● Work task
Copy verbatim the block of lines in the entries below whose first line contains "R13: 4.7k (+5V, NET1) -> 4.7k (+5V, +24V)" and whose last line contains "SW5: switch (+5V, NET7) -> none". Leave out all other lines.
Start of Data for processing
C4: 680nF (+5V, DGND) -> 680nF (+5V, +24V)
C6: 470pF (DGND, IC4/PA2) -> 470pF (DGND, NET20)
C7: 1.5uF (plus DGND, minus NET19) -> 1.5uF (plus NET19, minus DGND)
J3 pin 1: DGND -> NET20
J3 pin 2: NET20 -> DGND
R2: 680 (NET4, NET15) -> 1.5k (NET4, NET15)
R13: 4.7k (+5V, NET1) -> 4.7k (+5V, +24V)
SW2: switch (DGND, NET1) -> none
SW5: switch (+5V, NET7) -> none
End of Data for processing
Start of Data for processing
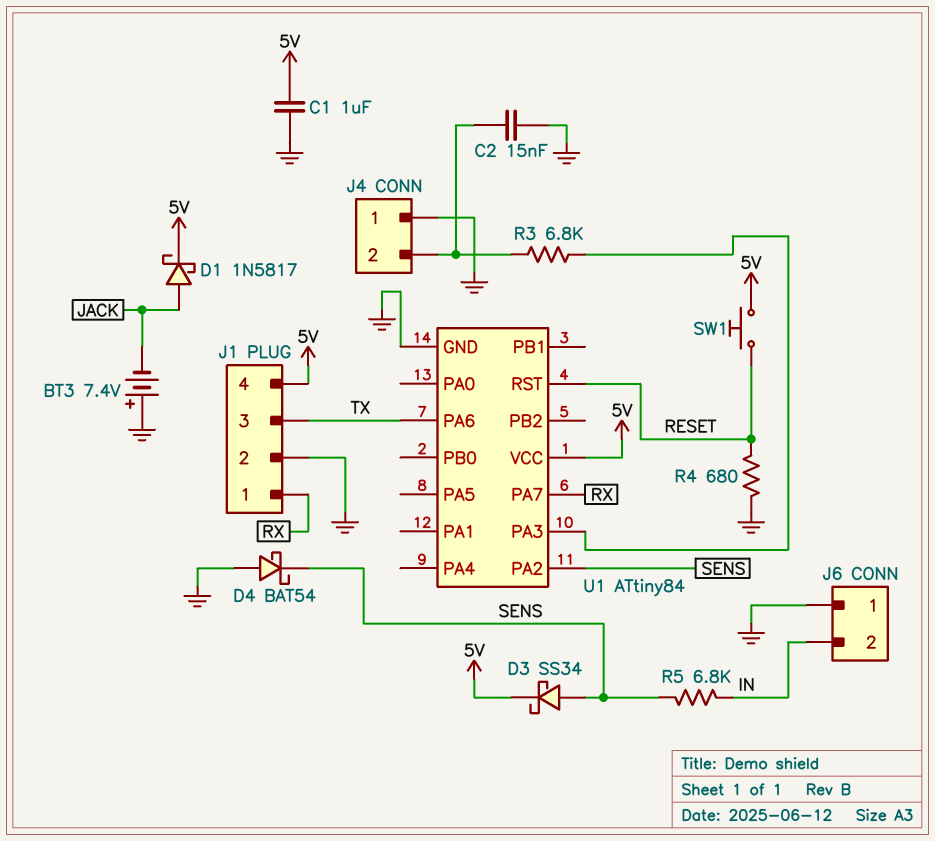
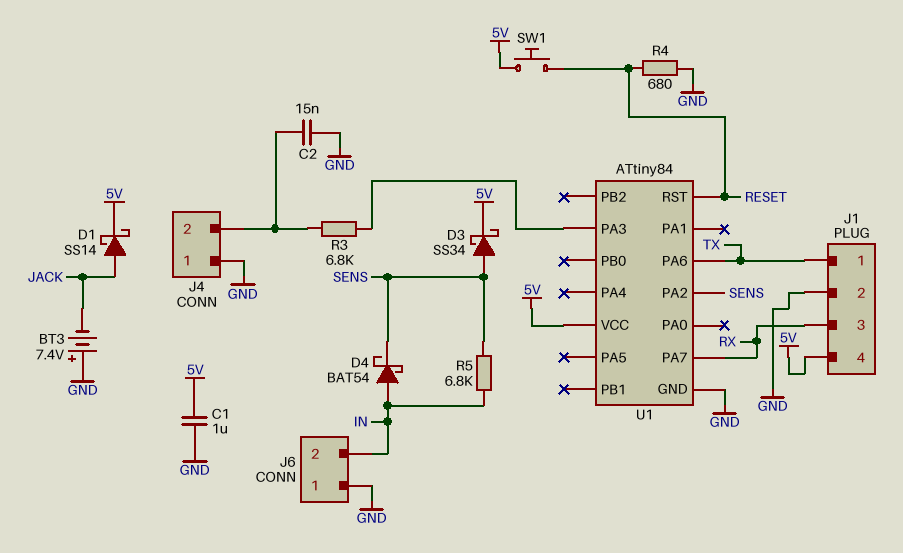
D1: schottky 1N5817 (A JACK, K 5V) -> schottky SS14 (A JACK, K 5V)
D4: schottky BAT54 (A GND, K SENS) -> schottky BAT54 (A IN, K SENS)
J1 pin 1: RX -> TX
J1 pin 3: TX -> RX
End of Data for processing
● Output of the exercise
R13: 4.7k (+5V, NET1) -> 4.7k (+5V, +24V)
SW2: switch (DGND, NET1) -> none
SW5: switch (+5V, NET7) -> none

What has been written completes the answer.